The records follow. Print, word for word, the first line through the "grey lamp [608,173,679,266] -> none" line.

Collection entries
==================================================
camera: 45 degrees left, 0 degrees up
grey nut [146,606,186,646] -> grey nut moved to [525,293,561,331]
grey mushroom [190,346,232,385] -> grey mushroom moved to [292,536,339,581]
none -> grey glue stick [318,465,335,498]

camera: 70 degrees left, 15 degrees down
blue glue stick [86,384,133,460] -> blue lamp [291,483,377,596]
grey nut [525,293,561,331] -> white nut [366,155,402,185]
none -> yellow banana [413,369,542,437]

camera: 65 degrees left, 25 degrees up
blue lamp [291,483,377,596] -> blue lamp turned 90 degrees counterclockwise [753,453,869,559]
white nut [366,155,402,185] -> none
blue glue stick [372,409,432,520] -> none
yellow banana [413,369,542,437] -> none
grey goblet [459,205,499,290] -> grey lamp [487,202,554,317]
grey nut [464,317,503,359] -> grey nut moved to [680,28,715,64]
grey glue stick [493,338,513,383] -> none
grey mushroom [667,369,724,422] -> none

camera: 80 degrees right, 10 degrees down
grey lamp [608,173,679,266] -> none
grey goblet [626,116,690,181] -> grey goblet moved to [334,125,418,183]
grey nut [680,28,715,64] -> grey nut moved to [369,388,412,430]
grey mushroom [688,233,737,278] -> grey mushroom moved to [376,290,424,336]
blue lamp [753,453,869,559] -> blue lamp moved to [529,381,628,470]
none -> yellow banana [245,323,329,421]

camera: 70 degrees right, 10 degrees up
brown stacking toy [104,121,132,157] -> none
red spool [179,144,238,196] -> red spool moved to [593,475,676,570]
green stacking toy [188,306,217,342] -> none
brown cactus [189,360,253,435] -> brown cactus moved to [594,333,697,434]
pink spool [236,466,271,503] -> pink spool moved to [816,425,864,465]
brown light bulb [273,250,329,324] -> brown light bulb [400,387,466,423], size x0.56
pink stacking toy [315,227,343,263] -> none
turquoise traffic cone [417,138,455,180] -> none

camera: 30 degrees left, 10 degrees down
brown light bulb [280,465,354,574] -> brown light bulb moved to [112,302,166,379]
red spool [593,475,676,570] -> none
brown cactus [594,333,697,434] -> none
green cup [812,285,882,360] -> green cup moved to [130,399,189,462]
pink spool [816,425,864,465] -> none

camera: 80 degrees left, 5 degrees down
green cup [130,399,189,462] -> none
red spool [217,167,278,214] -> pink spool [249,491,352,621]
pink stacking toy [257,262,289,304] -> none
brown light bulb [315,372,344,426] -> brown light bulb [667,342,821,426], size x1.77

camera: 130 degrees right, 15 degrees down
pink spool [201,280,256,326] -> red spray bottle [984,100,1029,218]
==================================================
ANSWER AREA
camera: 45 degrees left, 0 degrees up
grey nut [146,606,186,646] -> grey nut moved to [525,293,561,331]
grey mushroom [190,346,232,385] -> grey mushroom moved to [292,536,339,581]
none -> grey glue stick [318,465,335,498]

camera: 70 degrees left, 15 degrees down
blue glue stick [86,384,133,460] -> blue lamp [291,483,377,596]
grey nut [525,293,561,331] -> white nut [366,155,402,185]
none -> yellow banana [413,369,542,437]

camera: 65 degrees left, 25 degrees up
blue lamp [291,483,377,596] -> blue lamp turned 90 degrees counterclockwise [753,453,869,559]
white nut [366,155,402,185] -> none
blue glue stick [372,409,432,520] -> none
yellow banana [413,369,542,437] -> none
grey goblet [459,205,499,290] -> grey lamp [487,202,554,317]
grey nut [464,317,503,359] -> grey nut moved to [680,28,715,64]
grey glue stick [493,338,513,383] -> none
grey mushroom [667,369,724,422] -> none

camera: 80 degrees right, 10 degrees down
grey lamp [608,173,679,266] -> none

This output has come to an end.